### TO DO
Pull every line with "BUSY" from the data below and copy it.

### Collected data entries
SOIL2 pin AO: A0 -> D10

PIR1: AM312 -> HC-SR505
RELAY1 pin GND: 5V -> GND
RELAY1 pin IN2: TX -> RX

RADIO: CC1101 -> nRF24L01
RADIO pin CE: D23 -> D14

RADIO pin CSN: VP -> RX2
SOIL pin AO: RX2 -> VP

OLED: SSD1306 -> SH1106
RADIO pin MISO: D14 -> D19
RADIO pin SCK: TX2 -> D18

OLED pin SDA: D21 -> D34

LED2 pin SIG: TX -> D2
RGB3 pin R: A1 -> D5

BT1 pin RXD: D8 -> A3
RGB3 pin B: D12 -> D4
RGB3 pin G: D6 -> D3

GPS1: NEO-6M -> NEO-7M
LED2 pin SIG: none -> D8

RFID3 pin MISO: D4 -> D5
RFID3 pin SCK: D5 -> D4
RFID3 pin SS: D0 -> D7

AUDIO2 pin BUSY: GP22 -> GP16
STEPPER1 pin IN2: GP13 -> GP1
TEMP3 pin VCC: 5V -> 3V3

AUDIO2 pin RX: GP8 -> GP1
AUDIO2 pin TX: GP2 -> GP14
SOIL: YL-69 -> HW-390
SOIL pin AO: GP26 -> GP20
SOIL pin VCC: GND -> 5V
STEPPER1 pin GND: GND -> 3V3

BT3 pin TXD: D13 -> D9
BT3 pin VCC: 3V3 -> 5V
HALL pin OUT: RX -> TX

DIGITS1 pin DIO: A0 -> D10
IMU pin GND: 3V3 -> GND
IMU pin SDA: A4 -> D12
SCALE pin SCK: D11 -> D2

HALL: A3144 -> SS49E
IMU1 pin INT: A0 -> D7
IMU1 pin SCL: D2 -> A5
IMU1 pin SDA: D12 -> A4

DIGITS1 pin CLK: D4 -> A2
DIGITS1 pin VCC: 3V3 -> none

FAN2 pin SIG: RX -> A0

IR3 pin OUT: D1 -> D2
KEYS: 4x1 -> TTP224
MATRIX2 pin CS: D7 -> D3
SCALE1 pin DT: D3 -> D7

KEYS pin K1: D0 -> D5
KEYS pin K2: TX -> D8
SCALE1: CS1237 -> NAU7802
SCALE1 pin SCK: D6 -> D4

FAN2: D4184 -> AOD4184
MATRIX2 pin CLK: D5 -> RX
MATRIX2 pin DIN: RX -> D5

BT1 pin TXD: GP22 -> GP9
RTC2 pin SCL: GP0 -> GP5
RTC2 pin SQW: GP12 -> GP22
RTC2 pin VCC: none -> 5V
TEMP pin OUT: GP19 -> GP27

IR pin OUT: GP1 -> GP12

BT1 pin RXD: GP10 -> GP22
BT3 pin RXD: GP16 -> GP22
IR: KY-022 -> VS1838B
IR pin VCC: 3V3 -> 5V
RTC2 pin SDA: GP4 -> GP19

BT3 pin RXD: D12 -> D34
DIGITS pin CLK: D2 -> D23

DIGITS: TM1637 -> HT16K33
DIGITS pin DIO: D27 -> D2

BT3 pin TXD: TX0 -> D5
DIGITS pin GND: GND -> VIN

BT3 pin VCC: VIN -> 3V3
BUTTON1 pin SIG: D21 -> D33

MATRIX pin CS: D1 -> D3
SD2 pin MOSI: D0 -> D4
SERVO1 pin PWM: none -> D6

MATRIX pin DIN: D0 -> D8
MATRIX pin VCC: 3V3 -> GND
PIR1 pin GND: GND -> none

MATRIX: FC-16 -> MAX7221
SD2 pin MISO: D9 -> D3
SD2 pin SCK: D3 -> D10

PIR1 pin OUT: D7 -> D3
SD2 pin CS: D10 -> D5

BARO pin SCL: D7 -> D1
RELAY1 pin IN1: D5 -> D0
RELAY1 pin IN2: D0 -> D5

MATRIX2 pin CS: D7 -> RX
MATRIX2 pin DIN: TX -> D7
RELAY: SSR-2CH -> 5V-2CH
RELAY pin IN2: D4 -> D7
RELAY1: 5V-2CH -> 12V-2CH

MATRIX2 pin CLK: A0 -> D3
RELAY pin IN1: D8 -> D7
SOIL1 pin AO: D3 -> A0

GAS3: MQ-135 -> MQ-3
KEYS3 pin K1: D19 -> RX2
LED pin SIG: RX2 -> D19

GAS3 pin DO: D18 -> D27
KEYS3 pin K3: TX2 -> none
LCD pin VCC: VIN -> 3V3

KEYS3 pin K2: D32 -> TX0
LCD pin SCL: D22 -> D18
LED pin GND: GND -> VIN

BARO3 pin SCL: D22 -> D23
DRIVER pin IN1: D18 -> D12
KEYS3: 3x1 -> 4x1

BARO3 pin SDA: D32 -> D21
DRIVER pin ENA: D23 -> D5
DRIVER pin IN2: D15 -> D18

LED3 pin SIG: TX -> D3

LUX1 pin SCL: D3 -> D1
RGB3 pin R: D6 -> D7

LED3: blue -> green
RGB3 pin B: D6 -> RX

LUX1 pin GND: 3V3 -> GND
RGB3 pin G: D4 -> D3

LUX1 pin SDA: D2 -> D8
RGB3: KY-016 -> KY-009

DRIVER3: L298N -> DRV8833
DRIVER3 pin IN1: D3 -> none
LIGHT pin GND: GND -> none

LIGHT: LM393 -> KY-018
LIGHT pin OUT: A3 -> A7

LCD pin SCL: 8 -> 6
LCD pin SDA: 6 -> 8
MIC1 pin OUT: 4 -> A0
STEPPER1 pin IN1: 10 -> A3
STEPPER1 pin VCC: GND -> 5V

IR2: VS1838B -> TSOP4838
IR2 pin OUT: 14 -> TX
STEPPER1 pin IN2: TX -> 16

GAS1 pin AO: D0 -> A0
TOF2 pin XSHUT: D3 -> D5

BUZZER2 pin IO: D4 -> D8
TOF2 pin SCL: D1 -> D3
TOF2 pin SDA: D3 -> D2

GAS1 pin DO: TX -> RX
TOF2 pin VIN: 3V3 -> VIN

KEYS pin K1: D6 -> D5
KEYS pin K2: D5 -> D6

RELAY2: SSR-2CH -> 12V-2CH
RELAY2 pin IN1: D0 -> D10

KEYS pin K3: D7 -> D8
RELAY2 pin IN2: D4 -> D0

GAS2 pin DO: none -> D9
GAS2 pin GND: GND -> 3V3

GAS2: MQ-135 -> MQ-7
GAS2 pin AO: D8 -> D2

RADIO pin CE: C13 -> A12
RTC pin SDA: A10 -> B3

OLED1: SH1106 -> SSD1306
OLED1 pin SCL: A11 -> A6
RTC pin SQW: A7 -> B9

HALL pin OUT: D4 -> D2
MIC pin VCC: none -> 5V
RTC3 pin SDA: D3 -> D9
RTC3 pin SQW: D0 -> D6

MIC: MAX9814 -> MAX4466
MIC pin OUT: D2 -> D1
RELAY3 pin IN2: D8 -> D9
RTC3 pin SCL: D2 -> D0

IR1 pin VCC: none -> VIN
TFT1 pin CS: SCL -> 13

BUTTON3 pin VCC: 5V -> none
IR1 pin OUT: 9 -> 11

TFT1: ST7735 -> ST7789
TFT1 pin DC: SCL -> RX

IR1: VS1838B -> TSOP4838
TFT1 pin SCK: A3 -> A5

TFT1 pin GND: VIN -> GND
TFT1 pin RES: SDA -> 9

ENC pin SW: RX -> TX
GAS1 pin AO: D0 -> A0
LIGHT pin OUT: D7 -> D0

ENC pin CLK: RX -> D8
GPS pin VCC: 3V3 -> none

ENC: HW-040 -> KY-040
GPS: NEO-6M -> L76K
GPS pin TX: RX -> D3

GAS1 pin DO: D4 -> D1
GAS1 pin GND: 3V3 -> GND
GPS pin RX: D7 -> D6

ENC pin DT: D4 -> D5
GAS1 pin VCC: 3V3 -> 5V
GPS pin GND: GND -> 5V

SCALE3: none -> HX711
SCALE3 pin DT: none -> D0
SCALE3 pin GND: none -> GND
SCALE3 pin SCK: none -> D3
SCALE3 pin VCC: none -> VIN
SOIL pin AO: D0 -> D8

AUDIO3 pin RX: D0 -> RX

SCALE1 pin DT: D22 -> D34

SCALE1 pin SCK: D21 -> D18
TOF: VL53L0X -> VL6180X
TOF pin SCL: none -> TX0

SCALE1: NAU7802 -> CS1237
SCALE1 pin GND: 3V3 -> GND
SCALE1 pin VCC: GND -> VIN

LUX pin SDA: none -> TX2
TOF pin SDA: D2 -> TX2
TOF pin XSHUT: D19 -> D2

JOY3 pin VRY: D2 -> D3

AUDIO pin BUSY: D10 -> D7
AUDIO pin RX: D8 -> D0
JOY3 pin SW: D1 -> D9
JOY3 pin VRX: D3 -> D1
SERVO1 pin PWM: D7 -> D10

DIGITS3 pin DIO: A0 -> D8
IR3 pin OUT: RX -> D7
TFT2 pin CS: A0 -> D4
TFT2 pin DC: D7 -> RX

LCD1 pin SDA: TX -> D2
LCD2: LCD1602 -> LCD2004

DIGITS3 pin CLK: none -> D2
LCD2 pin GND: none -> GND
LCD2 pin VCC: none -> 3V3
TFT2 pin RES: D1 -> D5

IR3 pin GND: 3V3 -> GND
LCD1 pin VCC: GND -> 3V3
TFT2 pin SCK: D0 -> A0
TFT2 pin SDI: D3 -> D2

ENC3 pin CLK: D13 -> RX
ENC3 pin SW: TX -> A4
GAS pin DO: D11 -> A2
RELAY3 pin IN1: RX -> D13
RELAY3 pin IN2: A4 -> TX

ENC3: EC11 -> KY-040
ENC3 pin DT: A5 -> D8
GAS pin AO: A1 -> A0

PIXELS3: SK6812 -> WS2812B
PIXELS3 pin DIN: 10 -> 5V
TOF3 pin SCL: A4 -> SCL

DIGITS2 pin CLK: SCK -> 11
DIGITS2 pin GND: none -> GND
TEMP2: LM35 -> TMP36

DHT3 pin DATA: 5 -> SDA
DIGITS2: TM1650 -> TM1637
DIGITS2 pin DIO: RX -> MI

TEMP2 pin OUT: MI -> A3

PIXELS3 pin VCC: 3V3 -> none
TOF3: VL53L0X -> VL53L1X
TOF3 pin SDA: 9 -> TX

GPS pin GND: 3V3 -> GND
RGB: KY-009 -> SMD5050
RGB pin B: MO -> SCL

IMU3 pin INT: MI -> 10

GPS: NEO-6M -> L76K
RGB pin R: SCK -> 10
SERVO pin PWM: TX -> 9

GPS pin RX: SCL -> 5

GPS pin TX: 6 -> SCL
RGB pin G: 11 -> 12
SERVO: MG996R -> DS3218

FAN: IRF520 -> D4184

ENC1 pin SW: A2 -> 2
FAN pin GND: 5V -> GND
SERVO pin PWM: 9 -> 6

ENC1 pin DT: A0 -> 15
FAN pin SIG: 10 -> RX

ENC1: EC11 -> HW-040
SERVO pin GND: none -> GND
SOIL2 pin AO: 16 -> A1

### RESPONSE TO THIS TASK
AUDIO2 pin BUSY: GP22 -> GP16
AUDIO pin BUSY: D10 -> D7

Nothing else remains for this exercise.